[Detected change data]
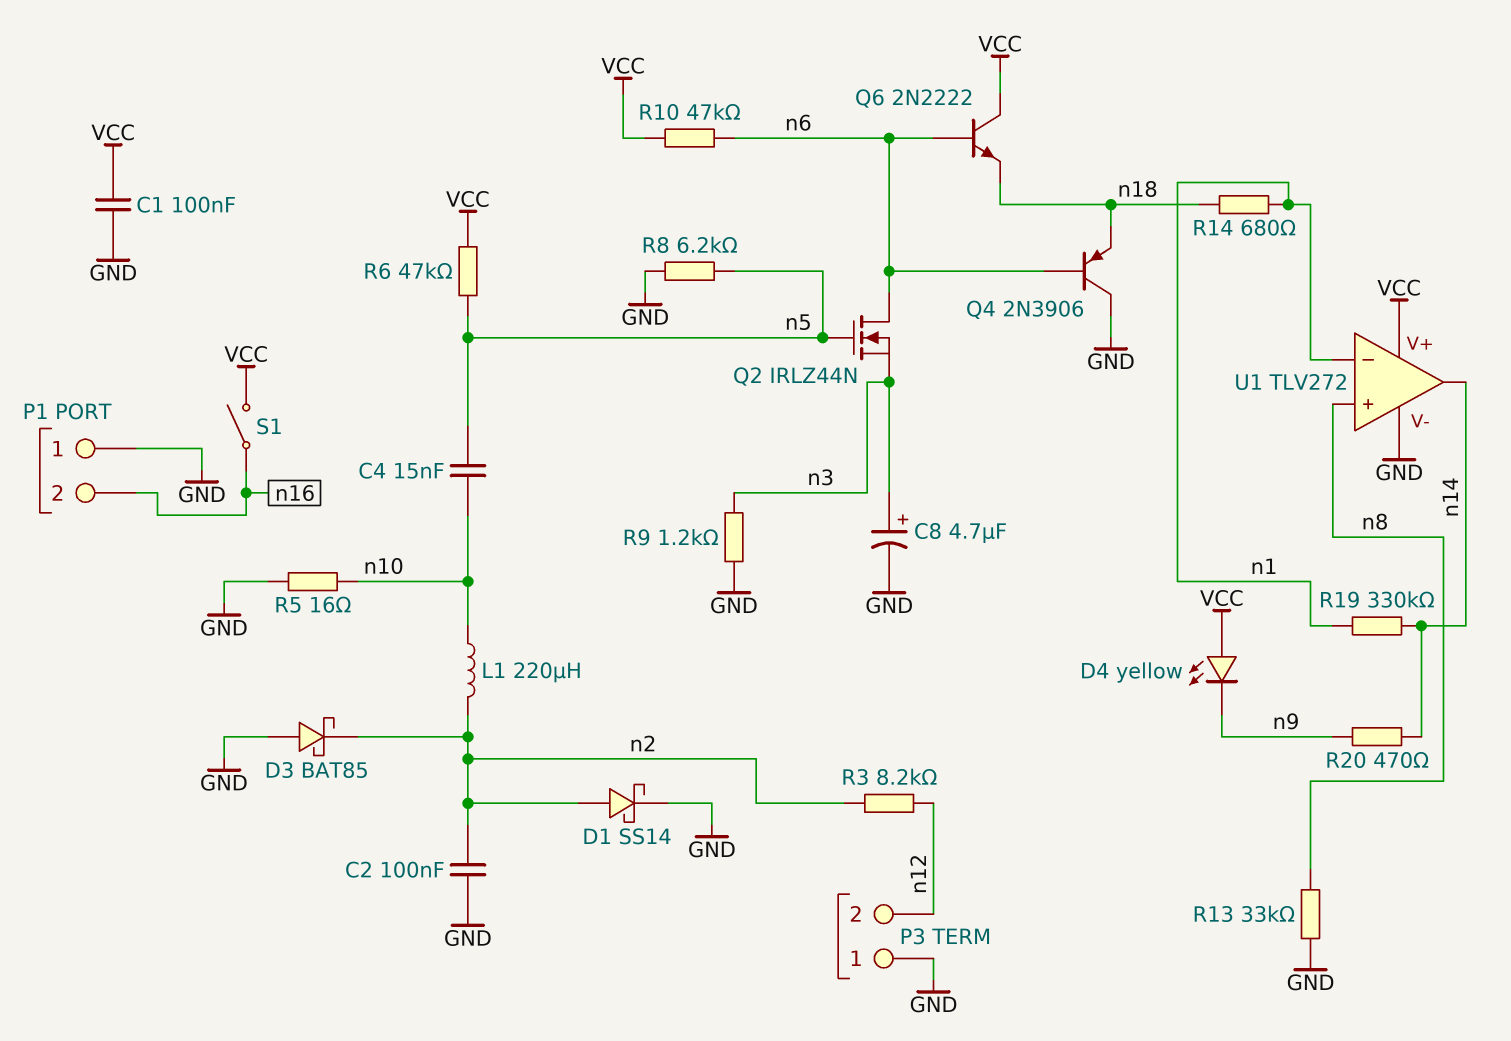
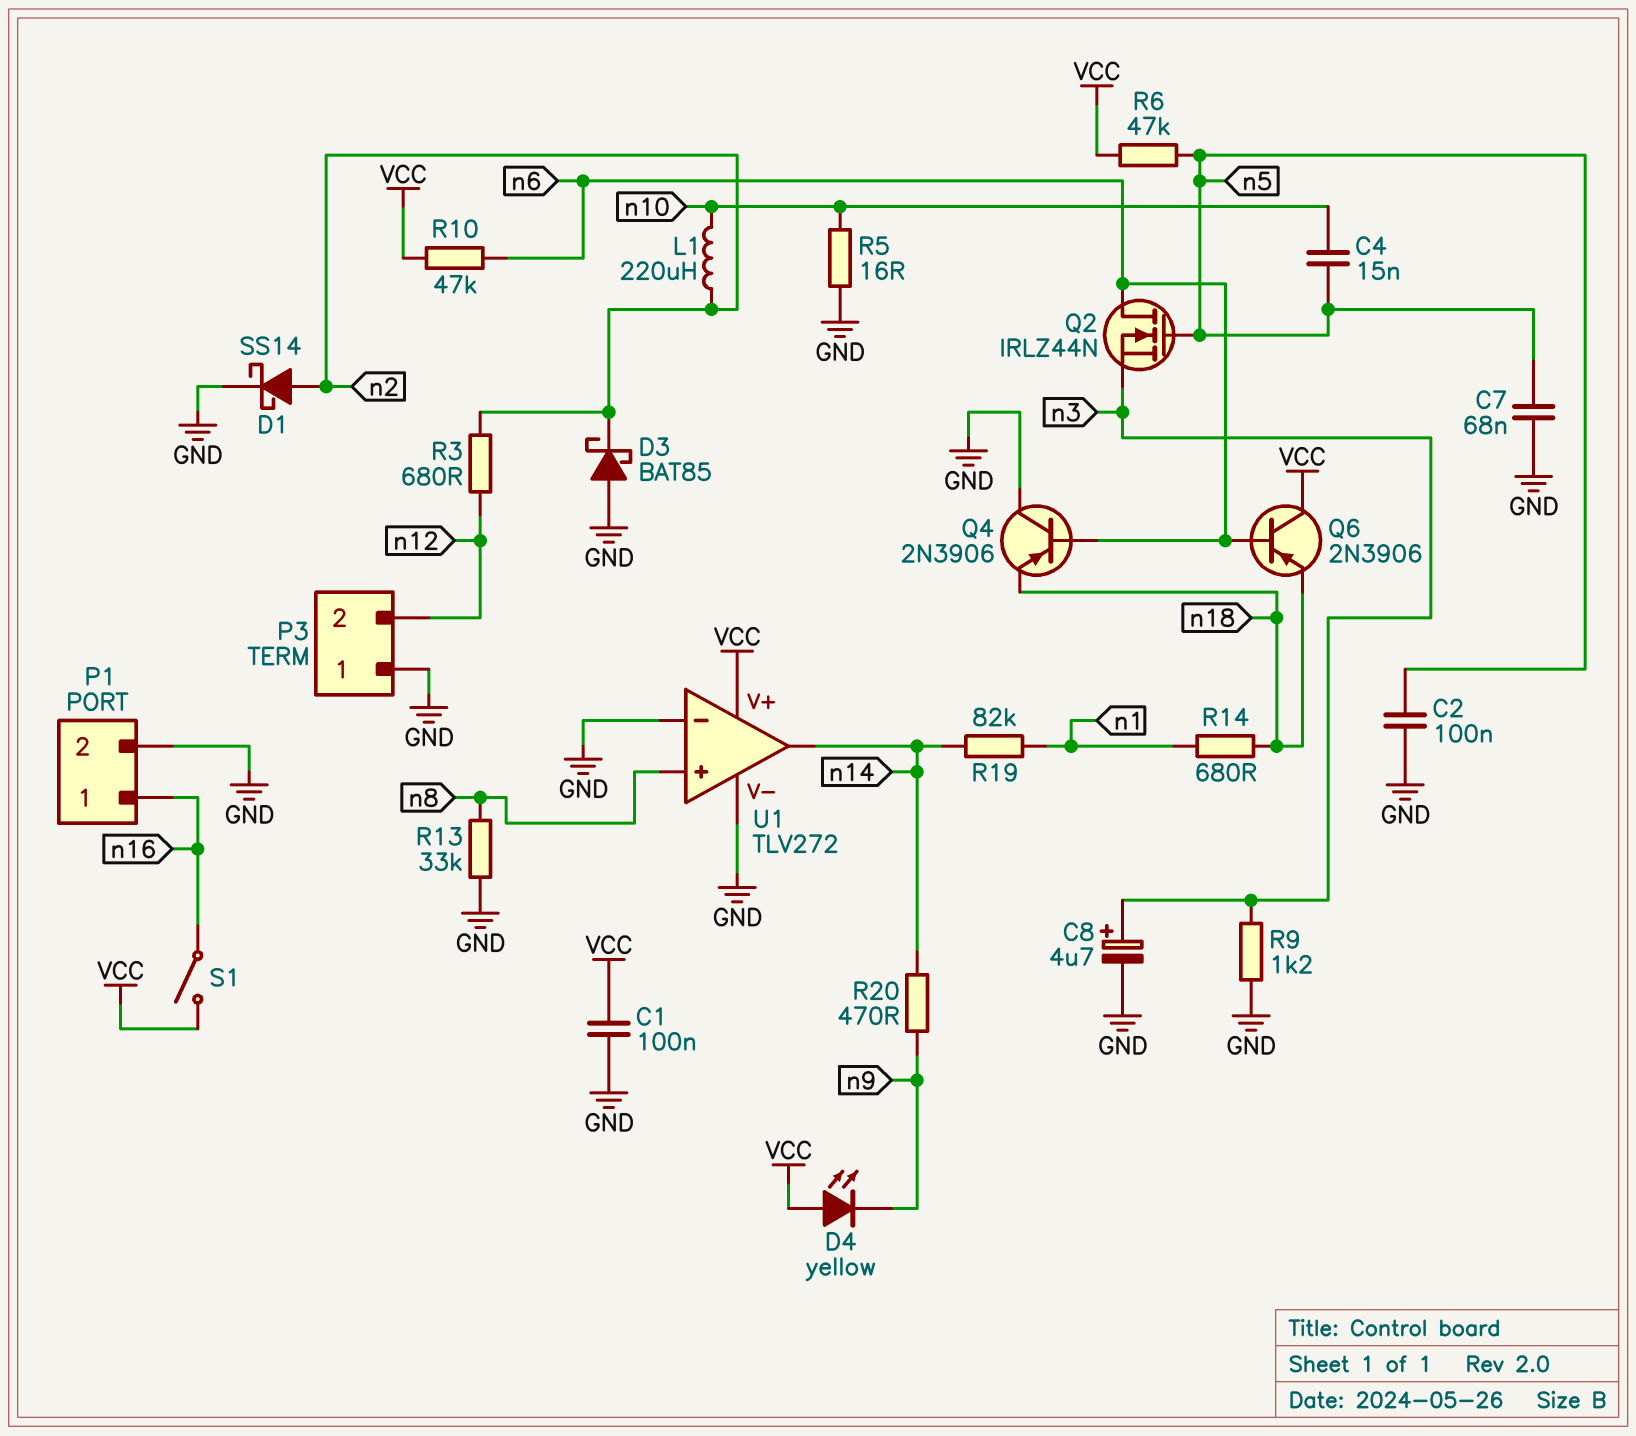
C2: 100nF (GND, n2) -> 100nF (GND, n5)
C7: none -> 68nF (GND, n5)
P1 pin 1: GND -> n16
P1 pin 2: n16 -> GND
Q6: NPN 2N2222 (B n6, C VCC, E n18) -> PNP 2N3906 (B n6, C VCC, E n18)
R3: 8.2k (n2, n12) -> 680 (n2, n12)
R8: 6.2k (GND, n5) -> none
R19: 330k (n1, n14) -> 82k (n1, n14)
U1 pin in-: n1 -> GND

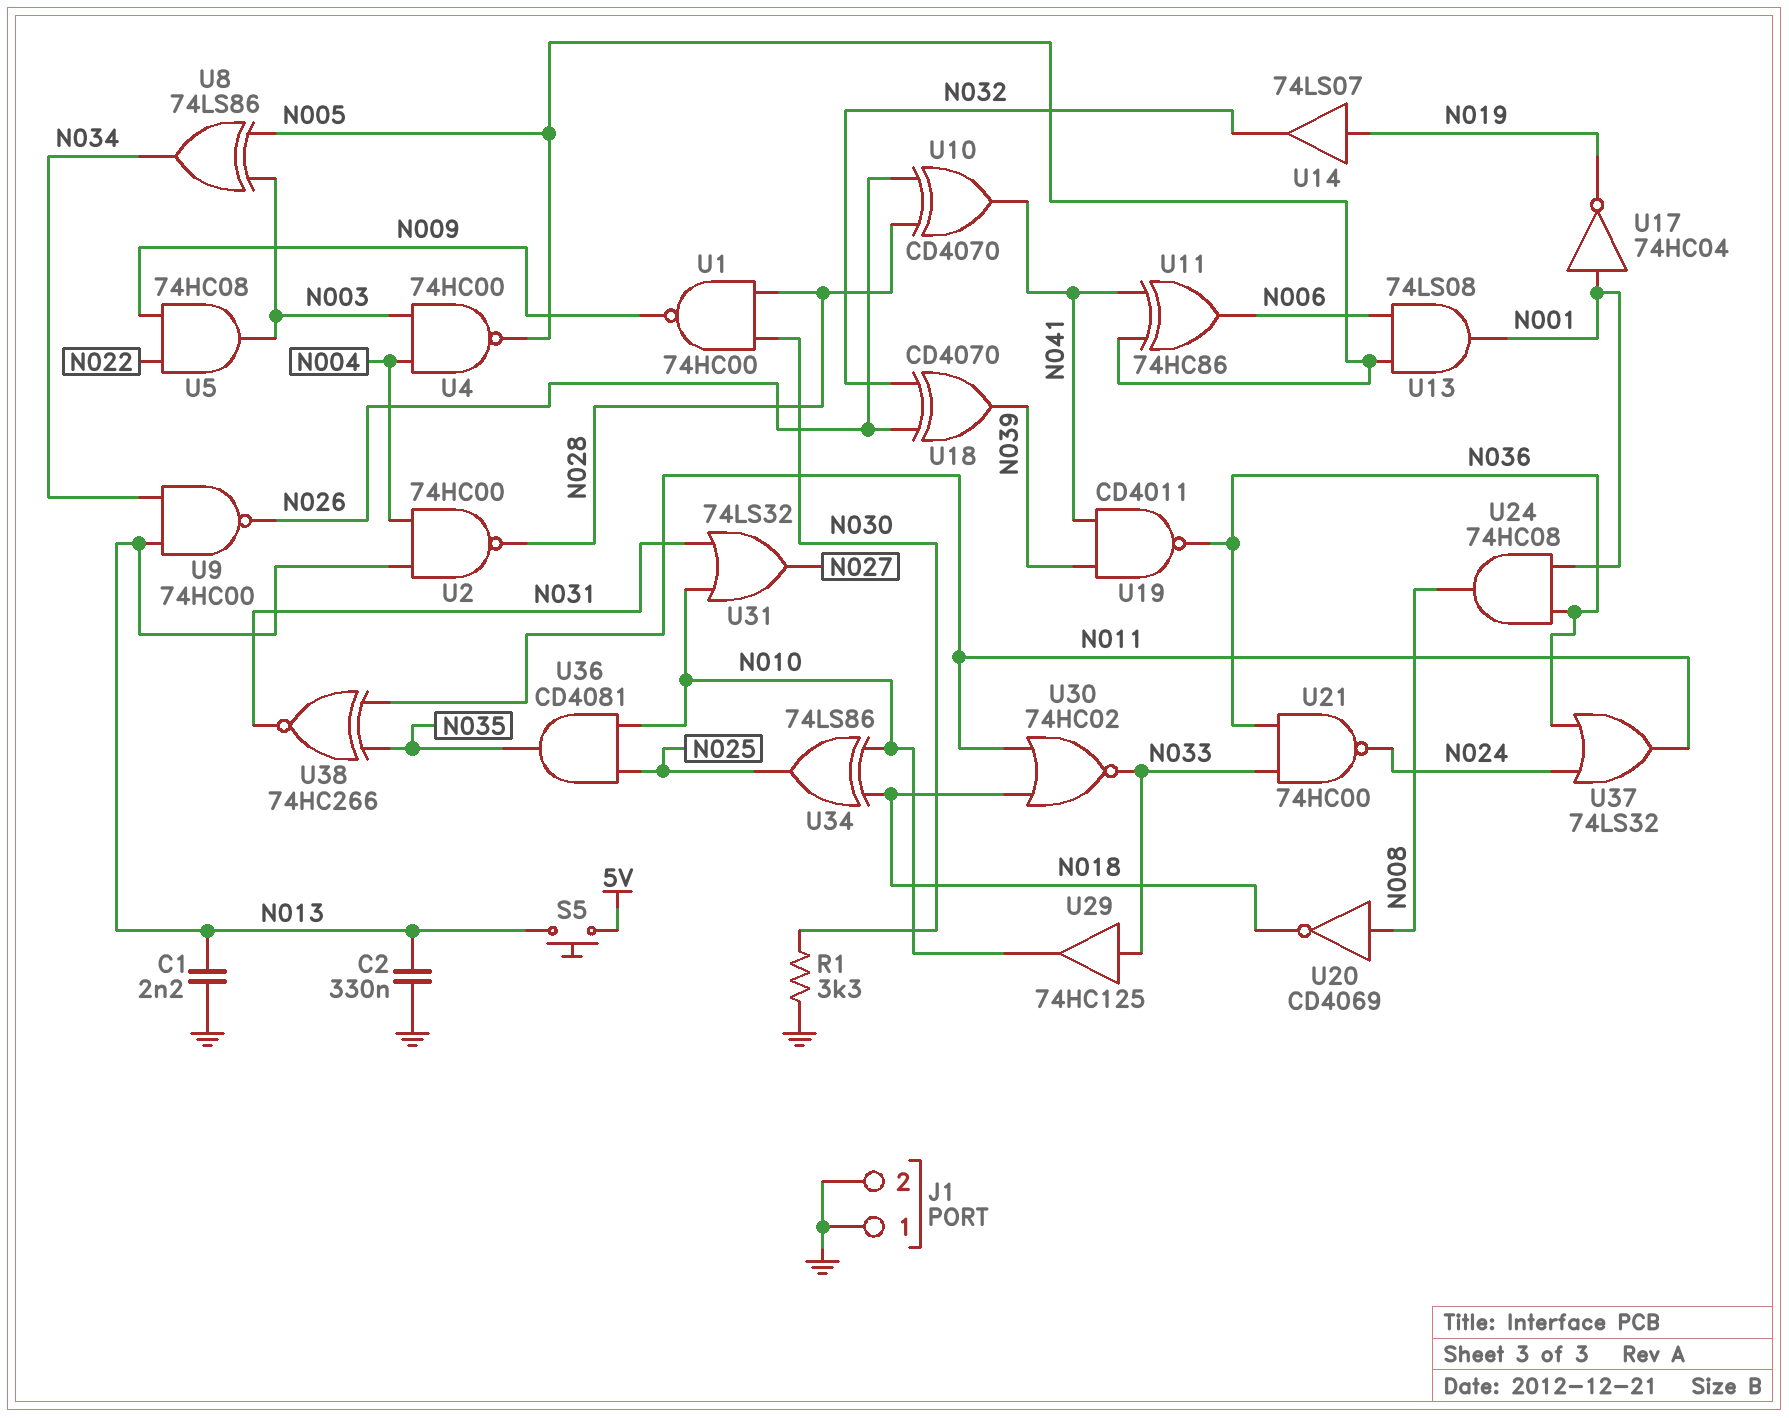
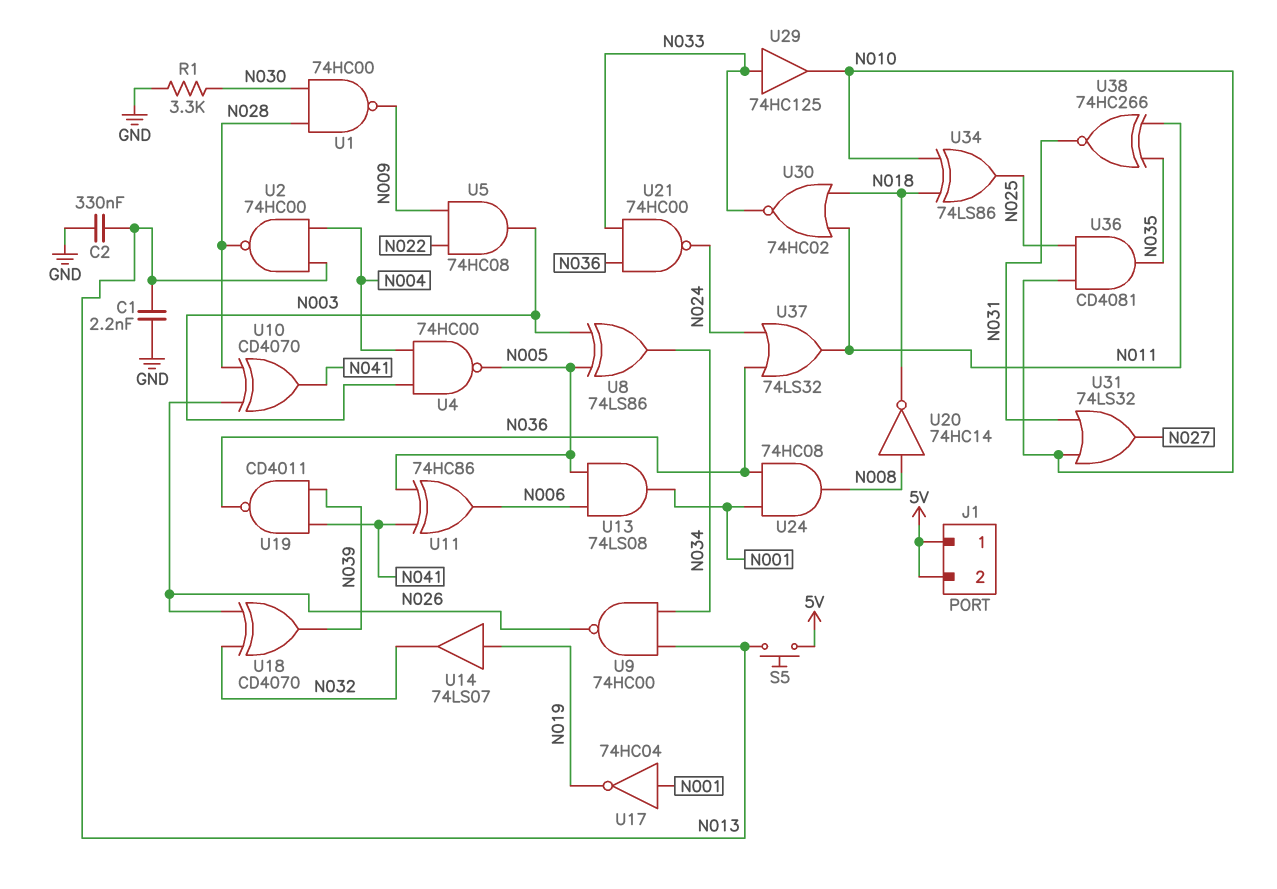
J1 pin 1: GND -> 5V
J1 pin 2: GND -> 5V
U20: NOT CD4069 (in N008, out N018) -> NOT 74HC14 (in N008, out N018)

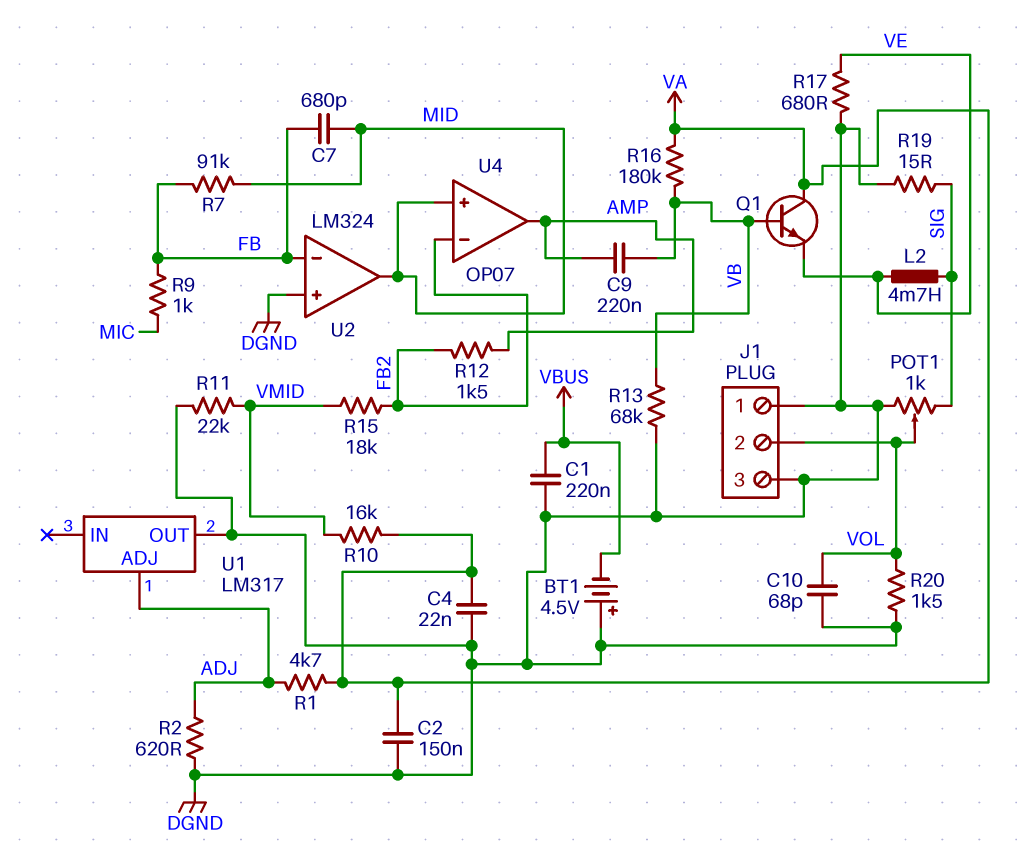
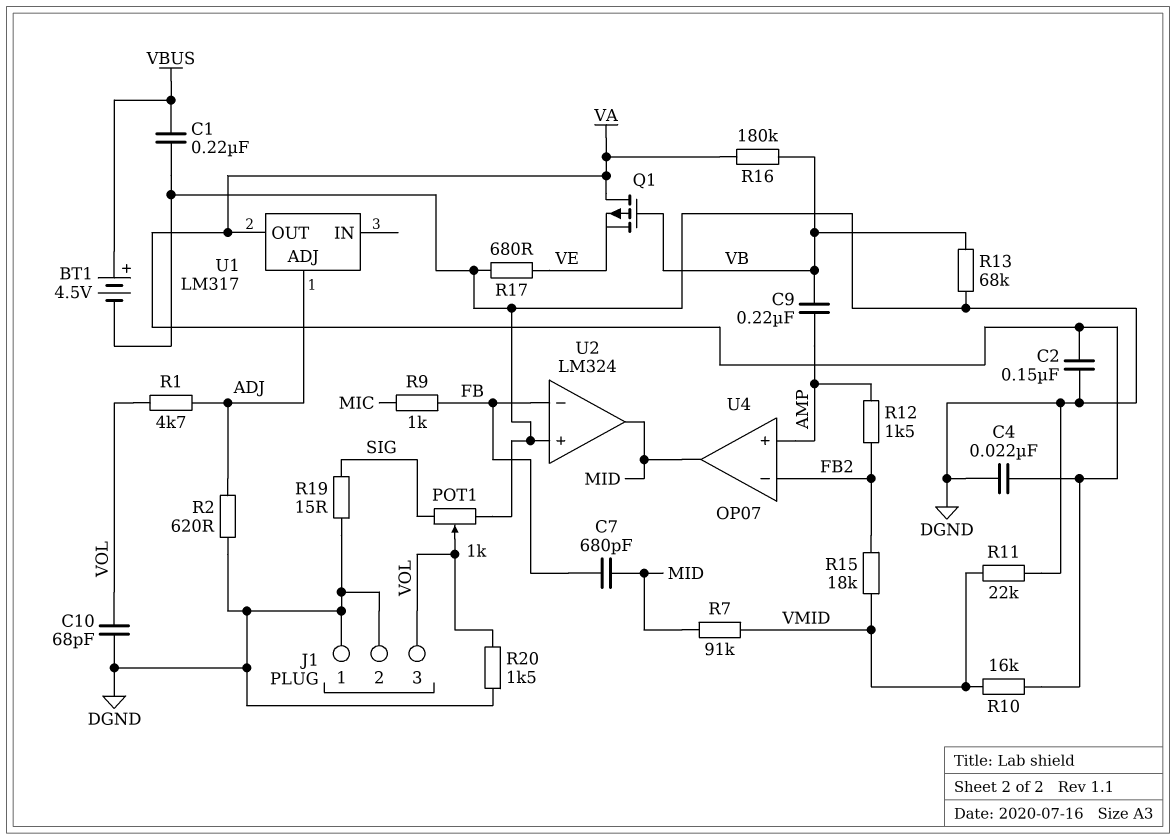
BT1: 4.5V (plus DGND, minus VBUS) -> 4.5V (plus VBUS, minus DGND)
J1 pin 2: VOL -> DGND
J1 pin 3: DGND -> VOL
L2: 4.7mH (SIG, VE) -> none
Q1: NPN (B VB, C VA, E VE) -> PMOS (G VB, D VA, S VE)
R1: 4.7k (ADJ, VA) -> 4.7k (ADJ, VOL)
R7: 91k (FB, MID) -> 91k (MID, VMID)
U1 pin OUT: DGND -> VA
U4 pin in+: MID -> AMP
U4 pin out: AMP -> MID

*WHAT THE TASK REQUIRES*: All lines from the one containing "R7: 91k (FB, MID) -> 91k (MID, VMID)" to the end of the records are to be duplicated exactly, and no other lines are to be given.

*FINISHED EXERCISE*:
R7: 91k (FB, MID) -> 91k (MID, VMID)
U1 pin OUT: DGND -> VA
U4 pin in+: MID -> AMP
U4 pin out: AMP -> MID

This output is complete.